── Data
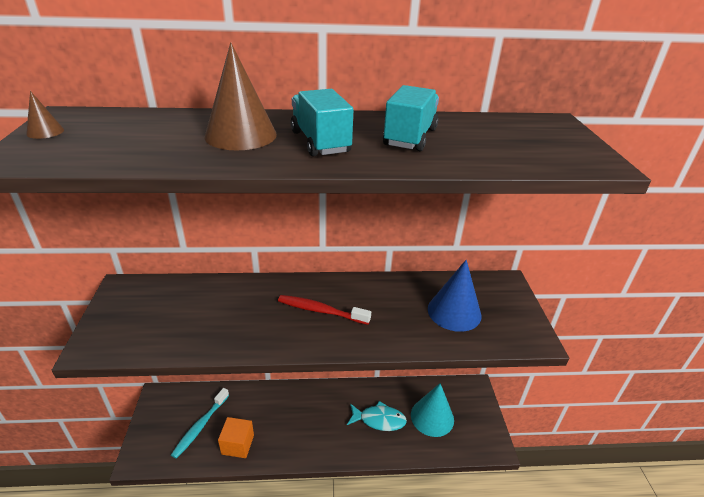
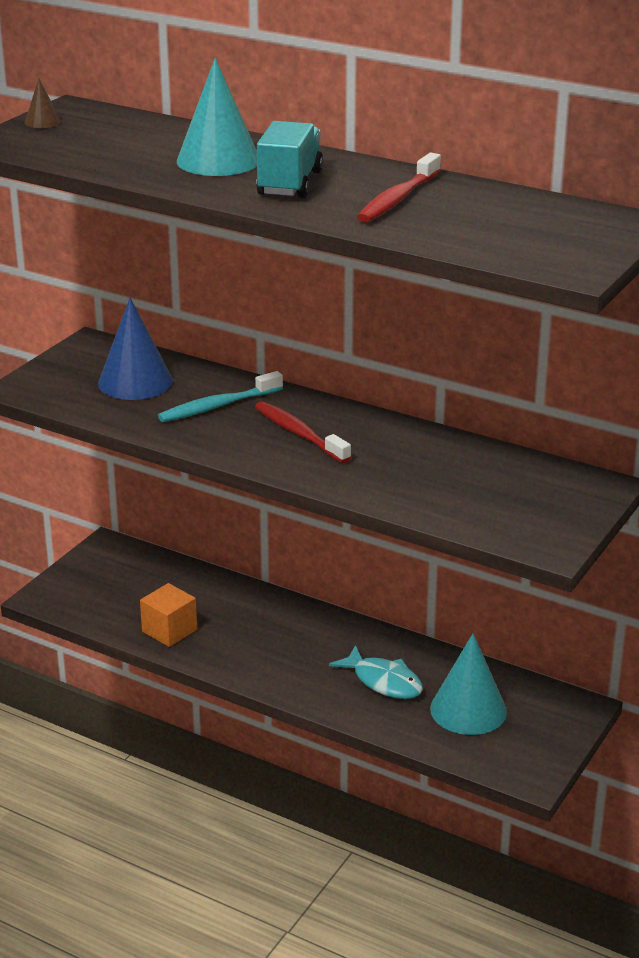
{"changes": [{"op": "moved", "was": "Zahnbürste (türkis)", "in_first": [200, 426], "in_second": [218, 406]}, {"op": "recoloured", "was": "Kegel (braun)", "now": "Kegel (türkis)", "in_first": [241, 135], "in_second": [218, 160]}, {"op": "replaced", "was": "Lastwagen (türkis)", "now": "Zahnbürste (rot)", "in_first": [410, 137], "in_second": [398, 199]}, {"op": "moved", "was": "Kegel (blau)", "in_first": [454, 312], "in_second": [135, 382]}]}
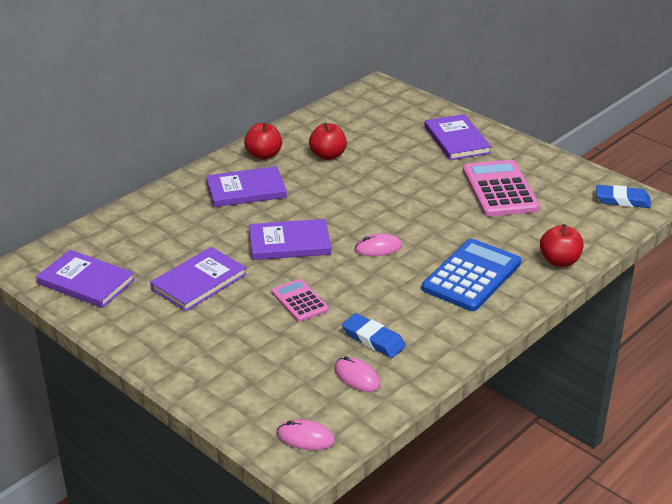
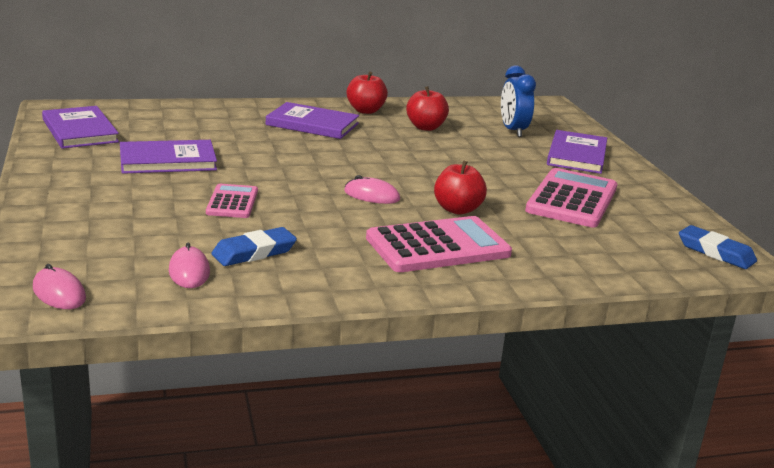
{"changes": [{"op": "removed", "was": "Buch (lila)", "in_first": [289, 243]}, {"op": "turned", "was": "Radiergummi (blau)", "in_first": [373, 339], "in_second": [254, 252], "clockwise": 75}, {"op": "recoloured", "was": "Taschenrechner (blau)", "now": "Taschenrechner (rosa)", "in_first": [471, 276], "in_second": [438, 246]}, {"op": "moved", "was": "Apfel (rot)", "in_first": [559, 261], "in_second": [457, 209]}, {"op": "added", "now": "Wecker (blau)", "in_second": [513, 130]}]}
────
── Data
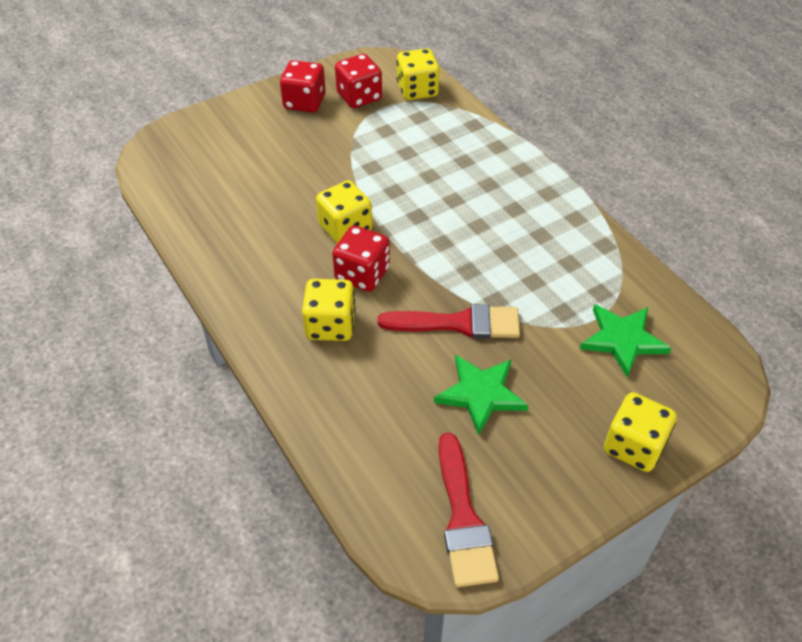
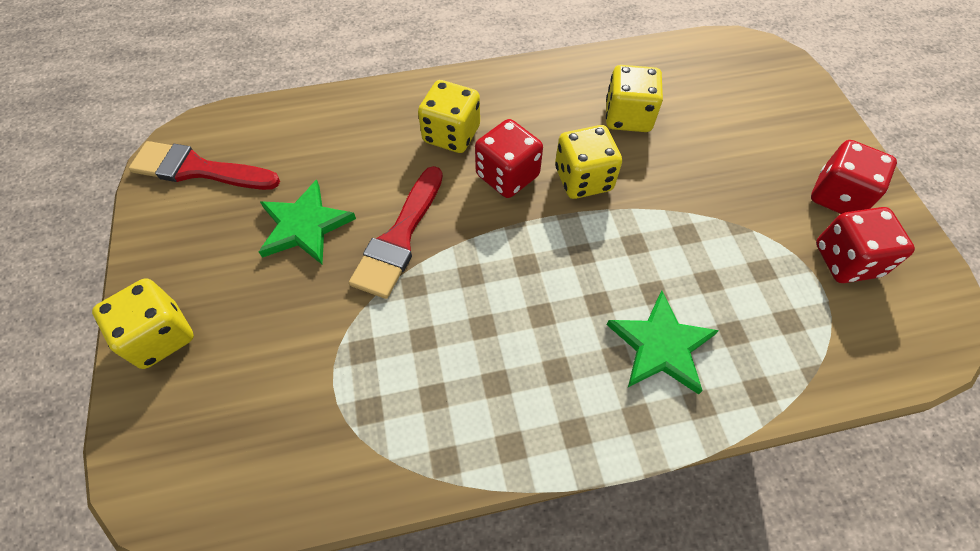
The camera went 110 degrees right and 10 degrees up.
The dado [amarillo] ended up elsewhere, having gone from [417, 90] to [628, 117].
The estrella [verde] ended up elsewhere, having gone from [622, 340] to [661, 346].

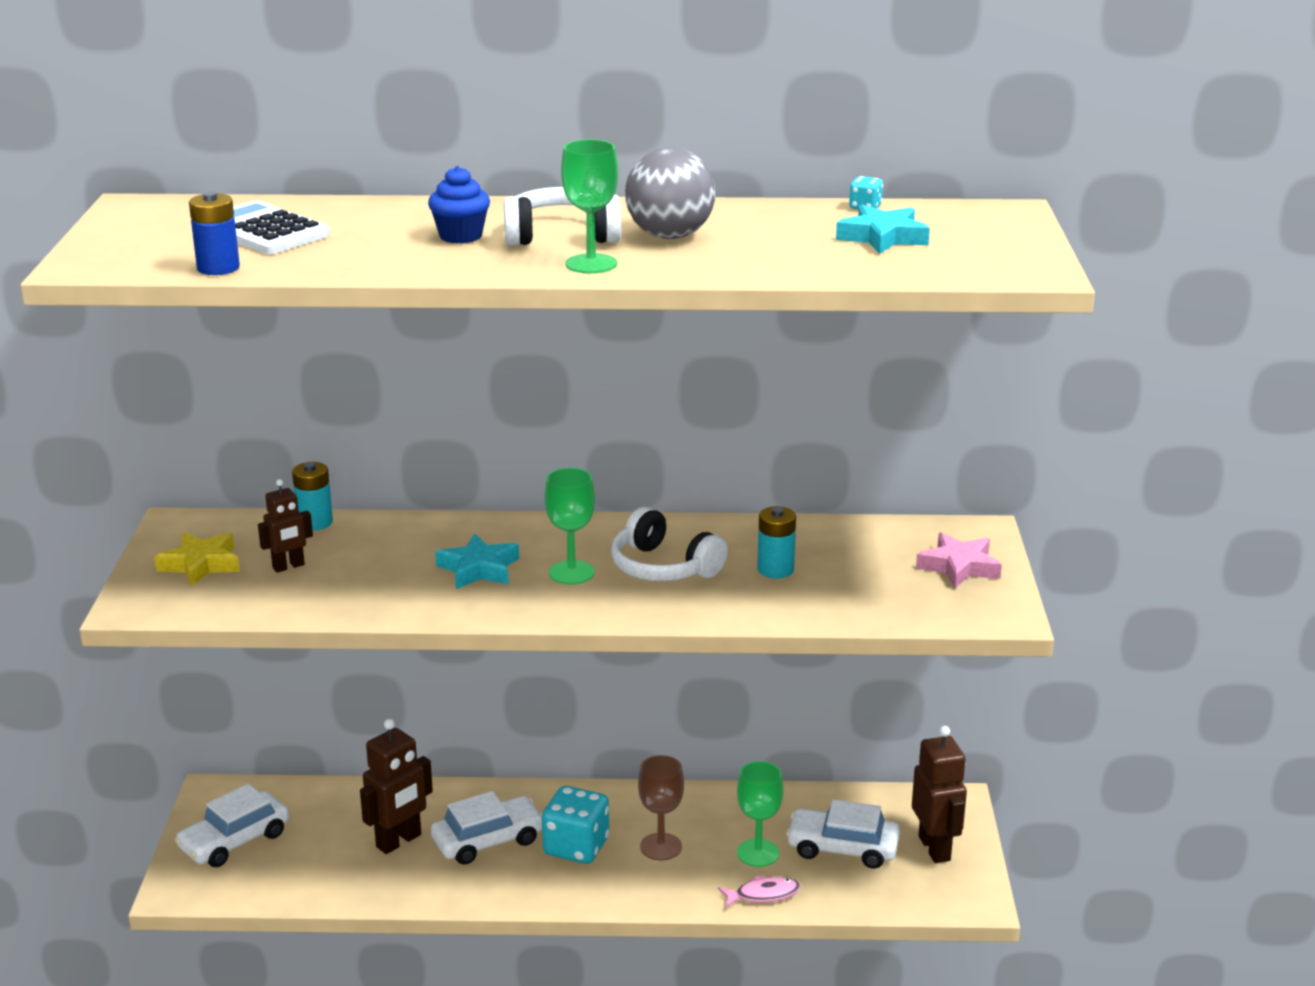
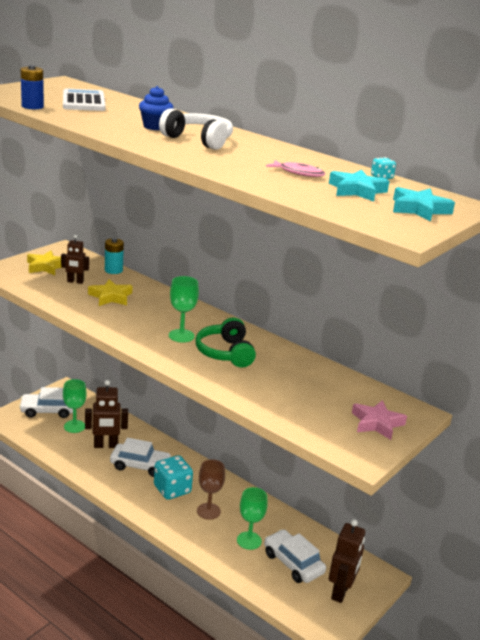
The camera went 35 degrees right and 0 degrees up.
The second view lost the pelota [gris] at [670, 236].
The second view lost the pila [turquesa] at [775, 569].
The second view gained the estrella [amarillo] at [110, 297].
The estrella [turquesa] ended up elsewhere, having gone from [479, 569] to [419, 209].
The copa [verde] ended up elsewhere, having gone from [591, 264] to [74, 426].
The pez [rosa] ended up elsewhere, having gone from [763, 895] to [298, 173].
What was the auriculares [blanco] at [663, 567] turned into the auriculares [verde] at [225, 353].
────
**Task brief**. Of the entries above, repeat exactly the lines between the line with "The camera went 110" and the line with "The dado [amarillo]", inclusive, and no others.

**Solution**.
The camera went 110 degrees right and 10 degrees up.
The dado [amarillo] ended up elsewhere, having gone from [417, 90] to [628, 117].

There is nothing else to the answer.